* Data for the task:
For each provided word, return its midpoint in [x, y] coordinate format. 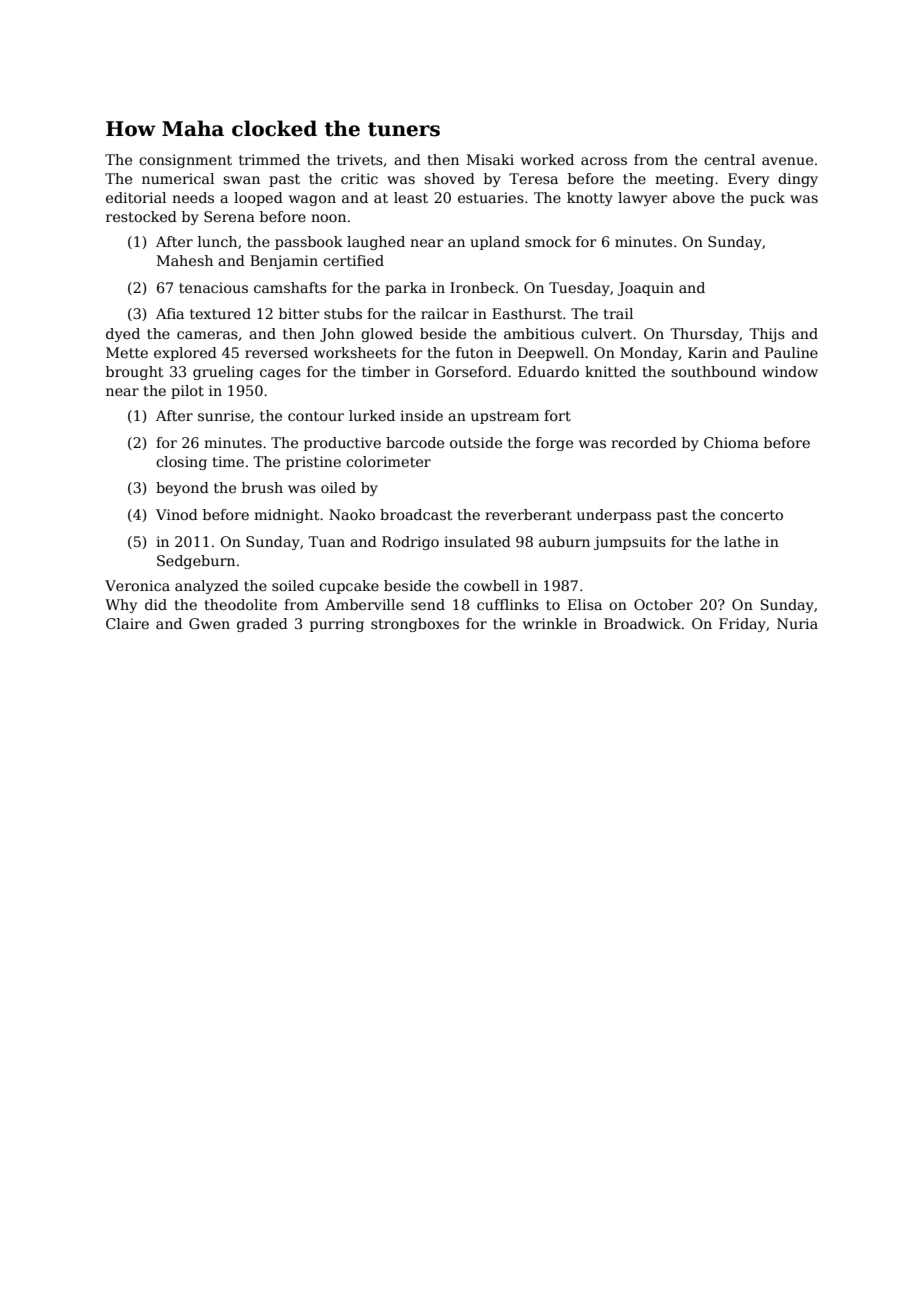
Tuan [326, 541]
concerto [751, 515]
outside [476, 442]
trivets [360, 159]
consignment [185, 161]
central [729, 159]
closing [181, 463]
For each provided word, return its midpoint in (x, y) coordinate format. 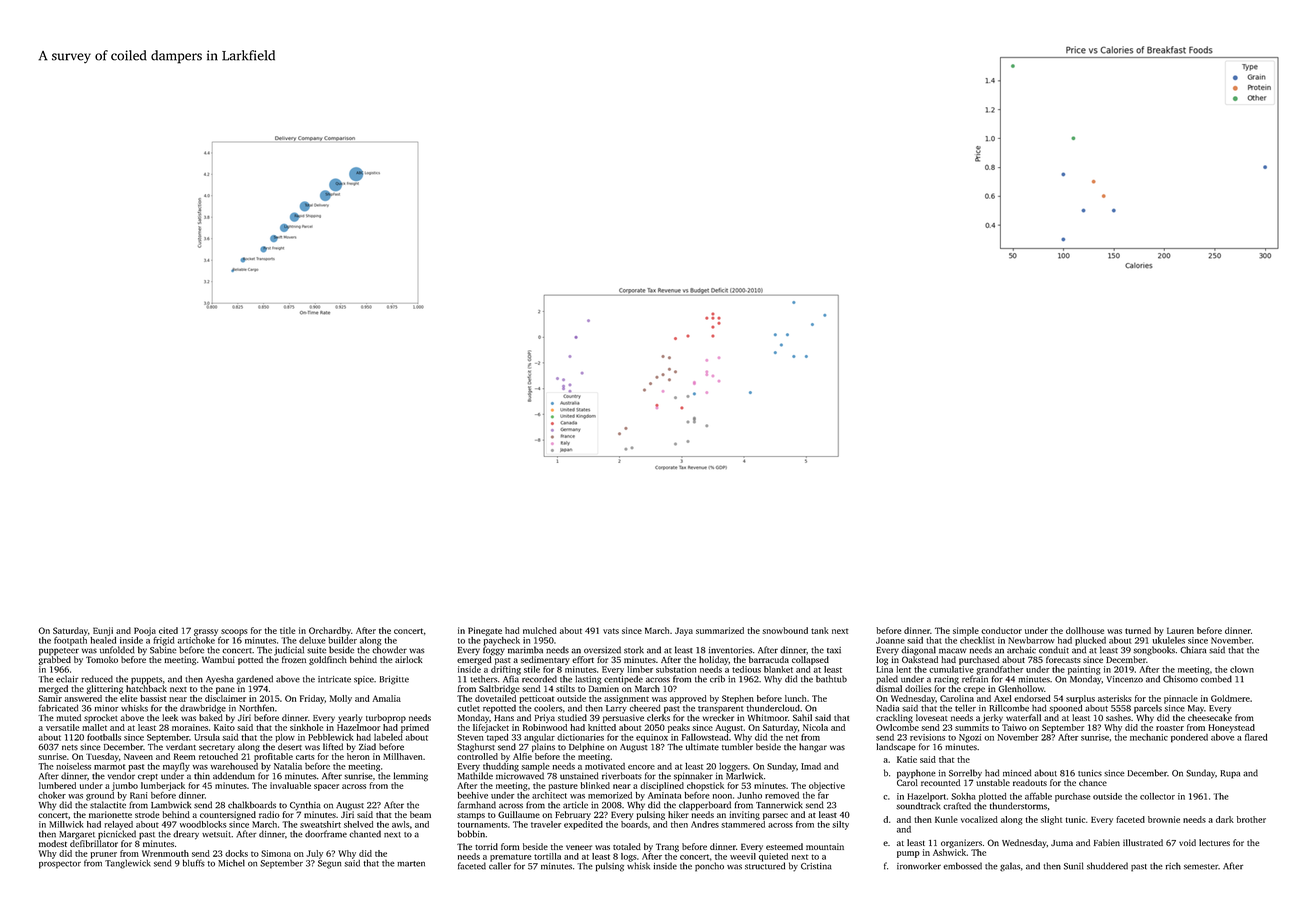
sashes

* Instruction:
Please set down every line of the records above word for word, leaving the pictures out.

* Reply:
For each provided word, return its midpoint in [x, y] coordinate format. 
Tuan [326, 541]
concerto [751, 515]
outside [476, 442]
trivets [360, 159]
consignment [185, 161]
central [729, 159]
closing [181, 463]
For each provided word, return its midpoint in (x, y) coordinate format. 
sashes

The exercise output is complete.